* _Exercise brief_
In the listing below, rewrite the lines as a numbered list, starting at the line containing "Can you confirm if blue striped" and ending at the line containing "In fact, blue", with both included and blank lines omitted.
BEGIN Material for this task
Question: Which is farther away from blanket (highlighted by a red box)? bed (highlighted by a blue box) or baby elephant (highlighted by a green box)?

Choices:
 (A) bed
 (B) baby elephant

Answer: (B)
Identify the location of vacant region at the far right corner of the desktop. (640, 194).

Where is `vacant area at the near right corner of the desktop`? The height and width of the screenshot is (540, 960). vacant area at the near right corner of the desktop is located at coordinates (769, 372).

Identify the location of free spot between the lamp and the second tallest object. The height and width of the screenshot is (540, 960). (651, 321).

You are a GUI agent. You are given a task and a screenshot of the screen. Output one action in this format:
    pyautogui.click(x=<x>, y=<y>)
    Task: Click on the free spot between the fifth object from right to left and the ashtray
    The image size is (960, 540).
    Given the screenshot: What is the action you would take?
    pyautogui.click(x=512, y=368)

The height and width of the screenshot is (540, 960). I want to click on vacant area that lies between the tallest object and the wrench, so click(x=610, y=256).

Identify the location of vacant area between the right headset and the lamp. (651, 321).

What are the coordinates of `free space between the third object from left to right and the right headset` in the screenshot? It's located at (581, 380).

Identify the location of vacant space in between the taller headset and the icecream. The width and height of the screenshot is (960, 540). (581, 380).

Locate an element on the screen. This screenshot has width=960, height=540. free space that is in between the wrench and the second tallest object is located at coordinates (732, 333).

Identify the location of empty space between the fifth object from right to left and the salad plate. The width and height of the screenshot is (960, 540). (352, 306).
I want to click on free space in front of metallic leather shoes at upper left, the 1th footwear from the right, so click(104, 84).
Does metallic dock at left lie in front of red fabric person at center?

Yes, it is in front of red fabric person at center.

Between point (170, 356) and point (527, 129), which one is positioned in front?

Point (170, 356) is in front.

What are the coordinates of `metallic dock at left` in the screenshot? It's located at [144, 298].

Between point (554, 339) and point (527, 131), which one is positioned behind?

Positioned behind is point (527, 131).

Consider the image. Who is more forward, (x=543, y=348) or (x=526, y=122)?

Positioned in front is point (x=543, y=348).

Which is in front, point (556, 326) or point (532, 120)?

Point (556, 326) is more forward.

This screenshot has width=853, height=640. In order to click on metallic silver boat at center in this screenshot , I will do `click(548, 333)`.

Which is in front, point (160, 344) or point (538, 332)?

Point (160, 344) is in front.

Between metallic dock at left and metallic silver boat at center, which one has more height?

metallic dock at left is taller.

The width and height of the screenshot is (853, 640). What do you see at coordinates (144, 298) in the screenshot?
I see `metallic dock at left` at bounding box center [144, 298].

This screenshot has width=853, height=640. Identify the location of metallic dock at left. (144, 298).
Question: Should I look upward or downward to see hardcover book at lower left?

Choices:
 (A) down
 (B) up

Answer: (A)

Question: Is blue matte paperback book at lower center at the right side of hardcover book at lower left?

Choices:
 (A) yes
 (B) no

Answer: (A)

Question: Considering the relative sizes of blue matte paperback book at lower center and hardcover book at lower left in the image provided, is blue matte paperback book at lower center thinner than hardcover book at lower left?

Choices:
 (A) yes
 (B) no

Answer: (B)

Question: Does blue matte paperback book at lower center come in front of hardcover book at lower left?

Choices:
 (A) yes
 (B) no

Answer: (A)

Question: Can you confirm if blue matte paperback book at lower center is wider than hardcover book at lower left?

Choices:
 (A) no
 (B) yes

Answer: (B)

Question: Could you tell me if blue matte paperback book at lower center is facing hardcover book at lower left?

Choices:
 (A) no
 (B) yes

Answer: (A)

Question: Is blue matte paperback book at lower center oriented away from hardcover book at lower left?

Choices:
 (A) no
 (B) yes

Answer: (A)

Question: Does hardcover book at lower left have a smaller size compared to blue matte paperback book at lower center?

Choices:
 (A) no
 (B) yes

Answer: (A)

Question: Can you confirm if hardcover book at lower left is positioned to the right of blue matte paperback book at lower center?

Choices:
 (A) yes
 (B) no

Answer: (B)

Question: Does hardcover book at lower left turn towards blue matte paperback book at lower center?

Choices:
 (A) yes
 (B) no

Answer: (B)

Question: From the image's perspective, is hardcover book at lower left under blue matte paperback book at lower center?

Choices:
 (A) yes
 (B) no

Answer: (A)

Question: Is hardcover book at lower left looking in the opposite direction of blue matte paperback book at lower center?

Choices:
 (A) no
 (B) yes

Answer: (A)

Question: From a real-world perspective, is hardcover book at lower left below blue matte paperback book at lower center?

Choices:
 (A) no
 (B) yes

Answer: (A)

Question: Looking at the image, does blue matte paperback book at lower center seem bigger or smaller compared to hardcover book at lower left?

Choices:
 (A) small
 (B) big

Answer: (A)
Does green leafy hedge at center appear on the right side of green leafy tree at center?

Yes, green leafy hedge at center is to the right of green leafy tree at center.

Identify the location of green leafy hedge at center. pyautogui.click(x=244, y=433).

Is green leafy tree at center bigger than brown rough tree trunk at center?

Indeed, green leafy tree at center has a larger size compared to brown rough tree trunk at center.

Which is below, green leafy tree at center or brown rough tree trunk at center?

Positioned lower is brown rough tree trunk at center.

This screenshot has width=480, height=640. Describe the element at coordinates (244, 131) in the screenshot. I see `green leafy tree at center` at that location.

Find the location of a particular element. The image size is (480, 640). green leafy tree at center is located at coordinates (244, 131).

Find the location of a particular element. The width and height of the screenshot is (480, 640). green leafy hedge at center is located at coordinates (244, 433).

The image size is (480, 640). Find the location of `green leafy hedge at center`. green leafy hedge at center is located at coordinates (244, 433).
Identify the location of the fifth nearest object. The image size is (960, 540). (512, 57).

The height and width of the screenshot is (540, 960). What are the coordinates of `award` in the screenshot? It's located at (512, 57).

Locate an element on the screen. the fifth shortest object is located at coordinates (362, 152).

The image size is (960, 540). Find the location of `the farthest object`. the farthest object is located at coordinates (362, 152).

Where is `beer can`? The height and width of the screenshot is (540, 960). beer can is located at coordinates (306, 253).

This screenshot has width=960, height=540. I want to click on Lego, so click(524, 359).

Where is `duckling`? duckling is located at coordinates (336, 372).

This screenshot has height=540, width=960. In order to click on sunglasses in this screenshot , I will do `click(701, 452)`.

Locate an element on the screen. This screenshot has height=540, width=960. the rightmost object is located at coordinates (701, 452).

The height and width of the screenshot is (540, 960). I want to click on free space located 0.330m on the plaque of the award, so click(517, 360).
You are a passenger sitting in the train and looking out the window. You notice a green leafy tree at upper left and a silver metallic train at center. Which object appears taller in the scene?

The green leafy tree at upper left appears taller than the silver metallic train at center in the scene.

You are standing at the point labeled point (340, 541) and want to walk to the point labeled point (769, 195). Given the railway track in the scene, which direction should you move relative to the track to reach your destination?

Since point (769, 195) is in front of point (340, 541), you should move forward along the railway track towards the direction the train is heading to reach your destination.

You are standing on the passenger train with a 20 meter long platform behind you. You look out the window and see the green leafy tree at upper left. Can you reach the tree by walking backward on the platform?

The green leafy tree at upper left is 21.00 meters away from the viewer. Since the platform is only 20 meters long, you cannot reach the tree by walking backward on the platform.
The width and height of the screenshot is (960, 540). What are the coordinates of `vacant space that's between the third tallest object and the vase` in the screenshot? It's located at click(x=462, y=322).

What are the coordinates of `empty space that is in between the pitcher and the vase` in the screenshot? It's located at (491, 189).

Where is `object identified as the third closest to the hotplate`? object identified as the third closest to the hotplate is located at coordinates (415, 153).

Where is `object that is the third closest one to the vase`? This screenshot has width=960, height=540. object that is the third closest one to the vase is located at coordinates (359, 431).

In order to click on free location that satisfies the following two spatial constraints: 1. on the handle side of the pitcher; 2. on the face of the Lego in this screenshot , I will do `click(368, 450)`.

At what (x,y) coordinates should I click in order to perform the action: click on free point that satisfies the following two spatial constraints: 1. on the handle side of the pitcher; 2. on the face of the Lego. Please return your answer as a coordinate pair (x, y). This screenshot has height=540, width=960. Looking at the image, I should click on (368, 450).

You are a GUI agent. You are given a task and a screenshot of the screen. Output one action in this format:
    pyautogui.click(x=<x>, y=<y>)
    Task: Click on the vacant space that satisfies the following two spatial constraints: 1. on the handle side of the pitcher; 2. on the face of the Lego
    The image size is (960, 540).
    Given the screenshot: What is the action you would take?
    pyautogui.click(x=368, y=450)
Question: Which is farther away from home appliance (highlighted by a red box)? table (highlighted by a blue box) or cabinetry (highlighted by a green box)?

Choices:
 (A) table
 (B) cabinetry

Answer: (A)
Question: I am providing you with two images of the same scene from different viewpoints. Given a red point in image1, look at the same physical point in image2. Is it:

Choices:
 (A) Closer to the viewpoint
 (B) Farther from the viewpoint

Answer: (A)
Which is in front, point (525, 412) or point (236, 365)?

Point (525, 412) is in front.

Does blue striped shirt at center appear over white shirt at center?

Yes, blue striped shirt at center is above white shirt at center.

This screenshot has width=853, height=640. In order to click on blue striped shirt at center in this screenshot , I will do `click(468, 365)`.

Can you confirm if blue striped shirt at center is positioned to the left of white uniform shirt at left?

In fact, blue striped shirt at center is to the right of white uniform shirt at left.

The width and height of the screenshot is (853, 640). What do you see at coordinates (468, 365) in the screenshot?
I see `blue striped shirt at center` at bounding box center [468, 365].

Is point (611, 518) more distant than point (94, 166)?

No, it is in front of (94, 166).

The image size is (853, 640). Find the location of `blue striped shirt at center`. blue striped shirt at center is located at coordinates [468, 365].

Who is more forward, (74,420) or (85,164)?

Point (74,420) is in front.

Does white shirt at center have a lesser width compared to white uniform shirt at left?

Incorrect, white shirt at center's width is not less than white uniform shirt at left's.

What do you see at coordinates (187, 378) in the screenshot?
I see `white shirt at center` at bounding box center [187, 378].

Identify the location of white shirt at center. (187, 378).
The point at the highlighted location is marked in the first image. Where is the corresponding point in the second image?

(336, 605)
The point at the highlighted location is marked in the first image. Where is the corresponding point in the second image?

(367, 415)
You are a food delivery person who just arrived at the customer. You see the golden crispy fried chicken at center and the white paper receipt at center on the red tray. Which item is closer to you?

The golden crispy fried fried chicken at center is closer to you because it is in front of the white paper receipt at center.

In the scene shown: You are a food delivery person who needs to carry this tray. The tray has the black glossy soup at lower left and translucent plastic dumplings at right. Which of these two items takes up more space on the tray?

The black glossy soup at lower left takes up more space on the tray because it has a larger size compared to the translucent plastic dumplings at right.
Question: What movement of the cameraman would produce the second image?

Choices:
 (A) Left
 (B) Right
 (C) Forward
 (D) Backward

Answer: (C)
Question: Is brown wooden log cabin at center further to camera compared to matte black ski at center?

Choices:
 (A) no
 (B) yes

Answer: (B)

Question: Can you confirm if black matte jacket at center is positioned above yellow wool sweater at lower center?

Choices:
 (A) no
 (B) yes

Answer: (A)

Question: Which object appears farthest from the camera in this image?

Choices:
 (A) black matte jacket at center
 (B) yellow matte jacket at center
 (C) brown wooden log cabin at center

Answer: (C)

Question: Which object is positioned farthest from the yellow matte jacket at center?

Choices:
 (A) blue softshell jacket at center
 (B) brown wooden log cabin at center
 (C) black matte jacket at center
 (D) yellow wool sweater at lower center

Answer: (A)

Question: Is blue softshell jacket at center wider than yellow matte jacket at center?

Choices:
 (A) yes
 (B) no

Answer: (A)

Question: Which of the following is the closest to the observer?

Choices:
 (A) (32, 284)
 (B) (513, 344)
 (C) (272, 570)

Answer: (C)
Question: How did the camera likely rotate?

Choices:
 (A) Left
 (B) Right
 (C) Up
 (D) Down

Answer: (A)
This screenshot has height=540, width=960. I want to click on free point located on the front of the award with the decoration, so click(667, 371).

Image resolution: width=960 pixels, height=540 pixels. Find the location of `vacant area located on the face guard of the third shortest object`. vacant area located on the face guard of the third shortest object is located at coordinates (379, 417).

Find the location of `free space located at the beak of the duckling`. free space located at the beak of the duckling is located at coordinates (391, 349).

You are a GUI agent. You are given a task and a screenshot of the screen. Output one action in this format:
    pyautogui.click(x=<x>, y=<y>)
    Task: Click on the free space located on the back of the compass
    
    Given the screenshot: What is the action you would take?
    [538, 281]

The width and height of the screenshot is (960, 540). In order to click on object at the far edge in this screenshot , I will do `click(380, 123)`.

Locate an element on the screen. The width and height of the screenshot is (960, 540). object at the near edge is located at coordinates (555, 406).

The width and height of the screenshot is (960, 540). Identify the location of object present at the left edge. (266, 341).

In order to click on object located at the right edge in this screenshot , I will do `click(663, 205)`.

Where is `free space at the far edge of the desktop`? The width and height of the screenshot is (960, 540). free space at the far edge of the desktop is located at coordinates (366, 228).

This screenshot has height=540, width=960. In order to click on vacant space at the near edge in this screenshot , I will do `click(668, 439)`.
END Material for this task
* _Full solution_
1. Can you confirm if blue striped shirt at center is positioned to the left of white uniform shirt at left?
2. In fact, blue striped shirt at center is to the right of white uniform shirt at left.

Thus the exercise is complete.